_Activity_
Provide the data again exactly, including every line that follows.

_Entries shown_
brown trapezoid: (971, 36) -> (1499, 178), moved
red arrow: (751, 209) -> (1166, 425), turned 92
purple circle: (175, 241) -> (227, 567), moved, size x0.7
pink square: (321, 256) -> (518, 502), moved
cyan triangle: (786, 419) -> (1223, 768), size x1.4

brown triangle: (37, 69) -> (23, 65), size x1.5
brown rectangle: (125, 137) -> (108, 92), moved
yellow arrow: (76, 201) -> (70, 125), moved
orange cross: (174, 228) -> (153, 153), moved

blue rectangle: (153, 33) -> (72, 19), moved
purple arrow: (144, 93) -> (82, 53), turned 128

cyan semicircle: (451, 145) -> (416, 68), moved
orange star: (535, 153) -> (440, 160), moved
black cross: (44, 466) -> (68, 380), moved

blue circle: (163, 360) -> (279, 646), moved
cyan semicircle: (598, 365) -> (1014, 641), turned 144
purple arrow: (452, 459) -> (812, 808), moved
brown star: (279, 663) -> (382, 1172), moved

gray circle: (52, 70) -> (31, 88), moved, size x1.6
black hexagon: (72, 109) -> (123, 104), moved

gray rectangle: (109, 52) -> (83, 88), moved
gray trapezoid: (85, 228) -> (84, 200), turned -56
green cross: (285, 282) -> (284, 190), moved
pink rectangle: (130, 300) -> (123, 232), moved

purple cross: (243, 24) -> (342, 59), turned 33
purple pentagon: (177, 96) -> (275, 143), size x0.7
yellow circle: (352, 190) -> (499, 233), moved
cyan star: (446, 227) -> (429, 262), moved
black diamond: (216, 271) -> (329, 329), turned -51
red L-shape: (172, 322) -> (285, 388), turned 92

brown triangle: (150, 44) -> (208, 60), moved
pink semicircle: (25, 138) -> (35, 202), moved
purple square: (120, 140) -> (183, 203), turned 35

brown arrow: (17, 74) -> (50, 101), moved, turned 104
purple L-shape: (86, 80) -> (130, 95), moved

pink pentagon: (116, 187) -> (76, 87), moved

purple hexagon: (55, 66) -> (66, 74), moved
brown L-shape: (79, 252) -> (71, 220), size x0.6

_Result of the exercise_
brown trapezoid: (971, 36) -> (1499, 178), moved
red arrow: (751, 209) -> (1166, 425), turned 92
purple circle: (175, 241) -> (227, 567), moved, size x0.7
pink square: (321, 256) -> (518, 502), moved
cyan triangle: (786, 419) -> (1223, 768), size x1.4

brown triangle: (37, 69) -> (23, 65), size x1.5
brown rectangle: (125, 137) -> (108, 92), moved
yellow arrow: (76, 201) -> (70, 125), moved
orange cross: (174, 228) -> (153, 153), moved

blue rectangle: (153, 33) -> (72, 19), moved
purple arrow: (144, 93) -> (82, 53), turned 128

cyan semicircle: (451, 145) -> (416, 68), moved
orange star: (535, 153) -> (440, 160), moved
black cross: (44, 466) -> (68, 380), moved

blue circle: (163, 360) -> (279, 646), moved
cyan semicircle: (598, 365) -> (1014, 641), turned 144
purple arrow: (452, 459) -> (812, 808), moved
brown star: (279, 663) -> (382, 1172), moved

gray circle: (52, 70) -> (31, 88), moved, size x1.6
black hexagon: (72, 109) -> (123, 104), moved

gray rectangle: (109, 52) -> (83, 88), moved
gray trapezoid: (85, 228) -> (84, 200), turned -56
green cross: (285, 282) -> (284, 190), moved
pink rectangle: (130, 300) -> (123, 232), moved

purple cross: (243, 24) -> (342, 59), turned 33
purple pentagon: (177, 96) -> (275, 143), size x0.7
yellow circle: (352, 190) -> (499, 233), moved
cyan star: (446, 227) -> (429, 262), moved
black diamond: (216, 271) -> (329, 329), turned -51
red L-shape: (172, 322) -> (285, 388), turned 92

brown triangle: (150, 44) -> (208, 60), moved
pink semicircle: (25, 138) -> (35, 202), moved
purple square: (120, 140) -> (183, 203), turned 35

brown arrow: (17, 74) -> (50, 101), moved, turned 104
purple L-shape: (86, 80) -> (130, 95), moved

pink pentagon: (116, 187) -> (76, 87), moved

purple hexagon: (55, 66) -> (66, 74), moved
brown L-shape: (79, 252) -> (71, 220), size x0.6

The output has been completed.